AIM OF THE TASK: Please write out exactly the lines of the data below from the line holding "C1: 100nF (5V, GND) -> 3.3uF (5V, GND)" through the line holding "U4 pin RST: 5V -> U2/Q2", and leave out the rest.

RECORDS PROVIDED:
_ _ _

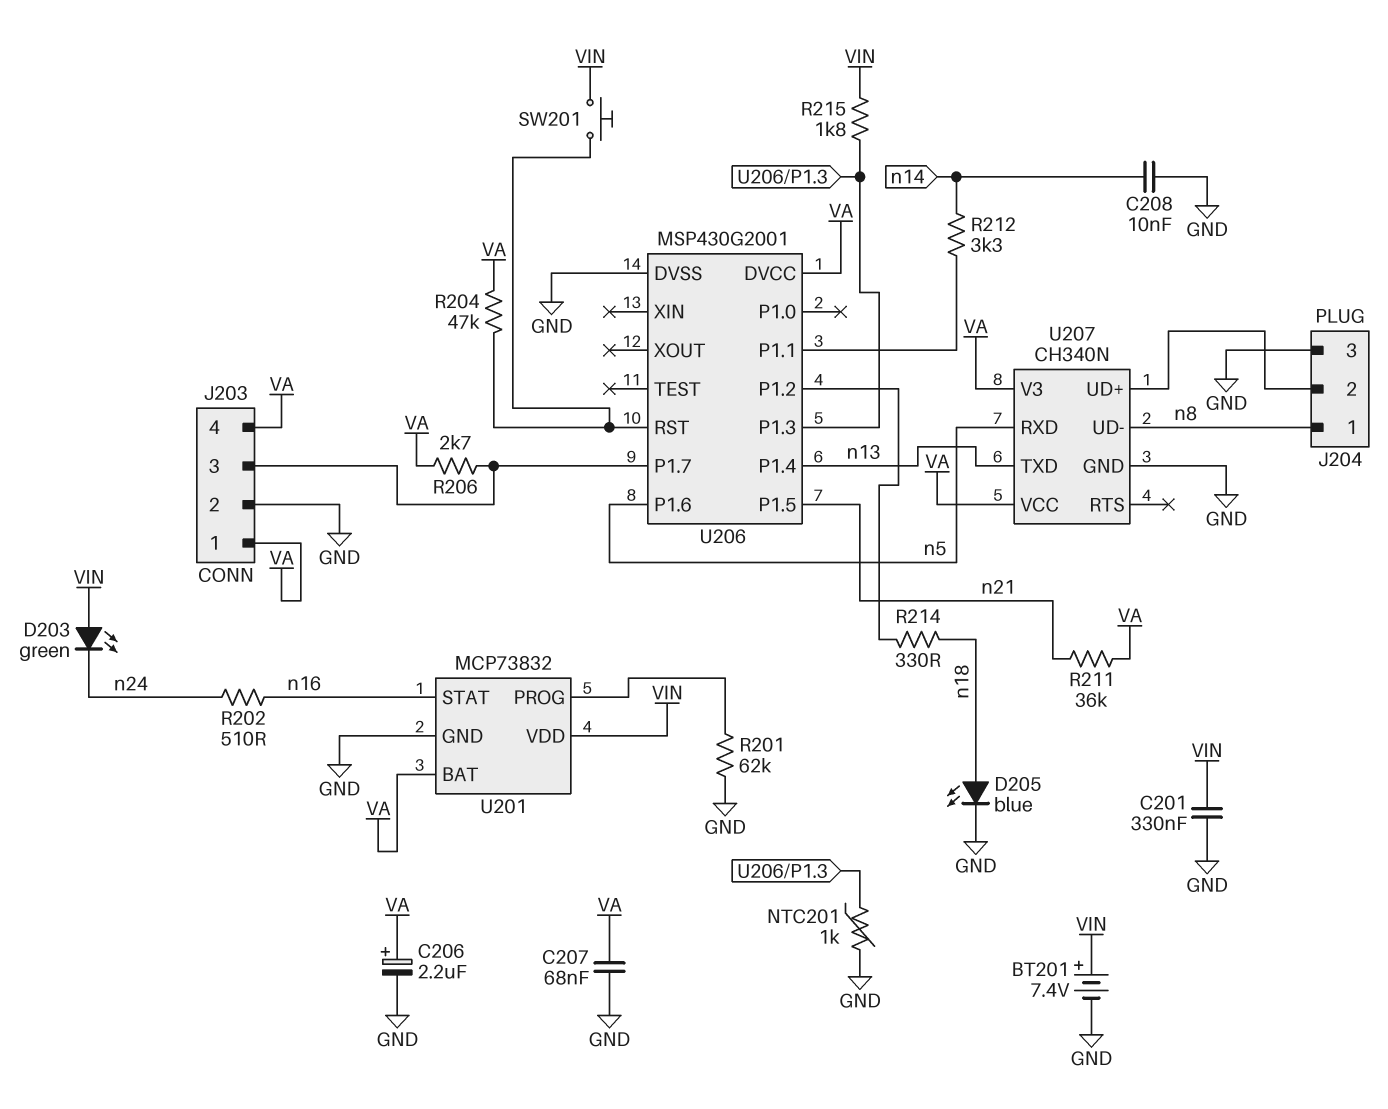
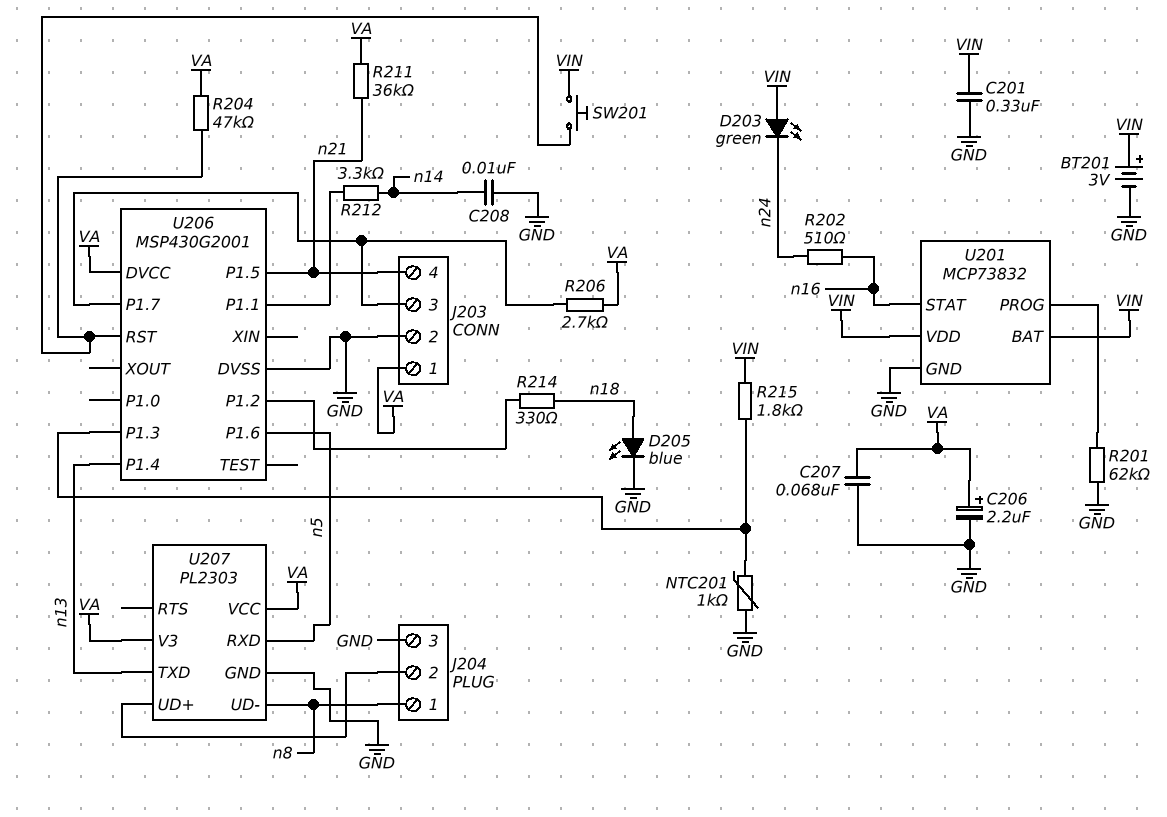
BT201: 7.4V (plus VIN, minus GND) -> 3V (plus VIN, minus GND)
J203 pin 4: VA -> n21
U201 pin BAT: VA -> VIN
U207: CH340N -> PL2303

_ _ _

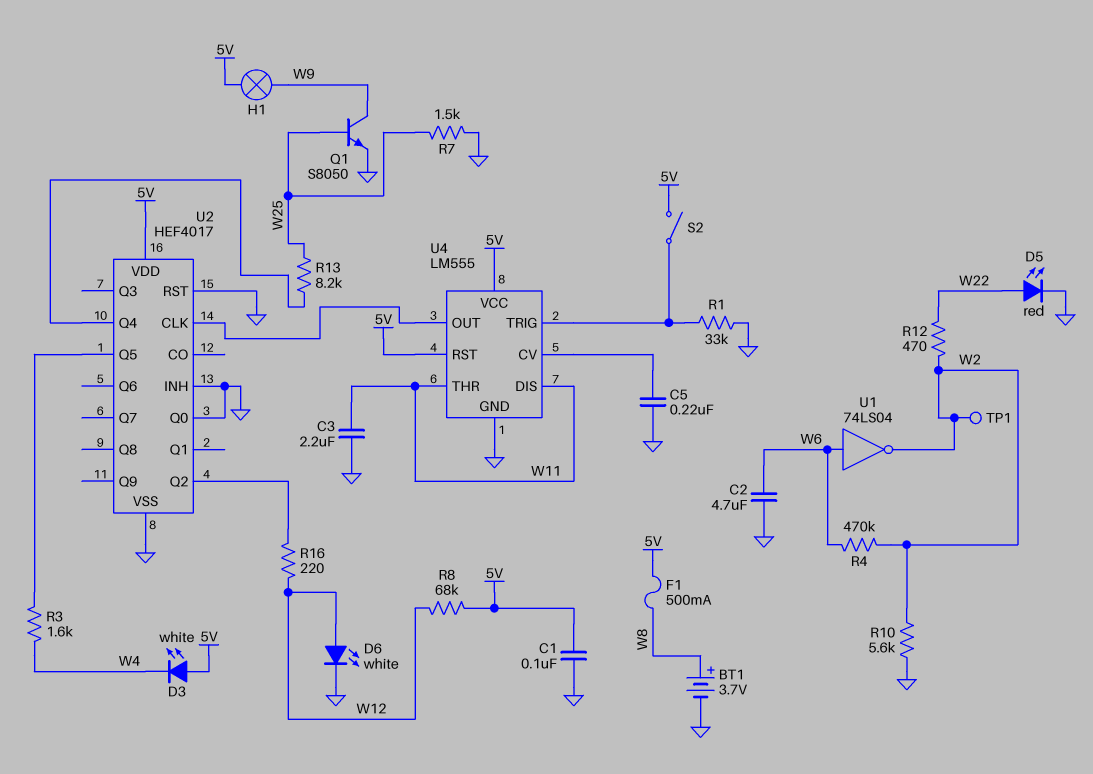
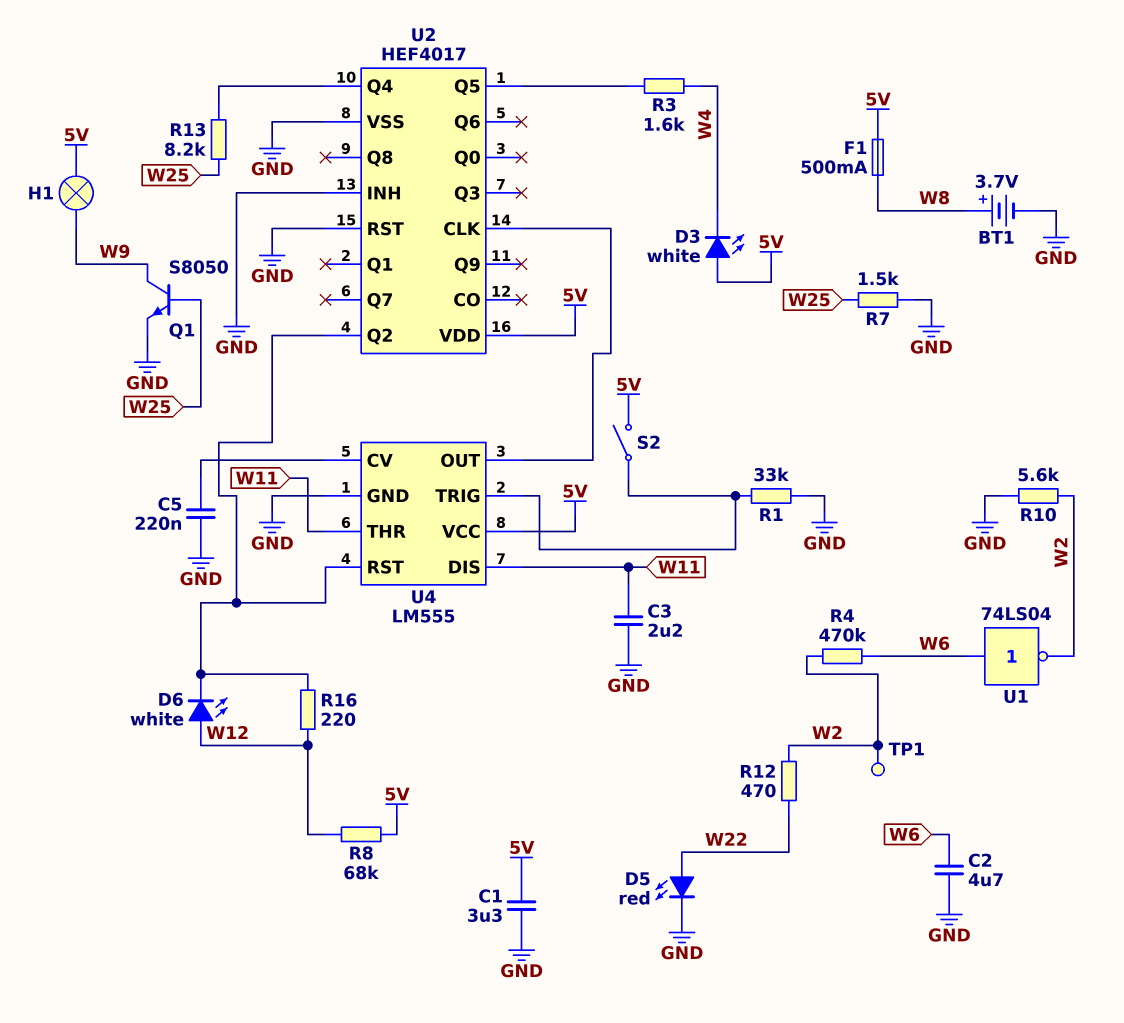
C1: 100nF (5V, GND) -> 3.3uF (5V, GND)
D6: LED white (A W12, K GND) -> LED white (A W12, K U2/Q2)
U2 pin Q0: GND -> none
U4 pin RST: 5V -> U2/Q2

_ _ _

RESULT OF THIS EXERCISE:
C1: 100nF (5V, GND) -> 3.3uF (5V, GND)
D6: LED white (A W12, K GND) -> LED white (A W12, K U2/Q2)
U2 pin Q0: GND -> none
U4 pin RST: 5V -> U2/Q2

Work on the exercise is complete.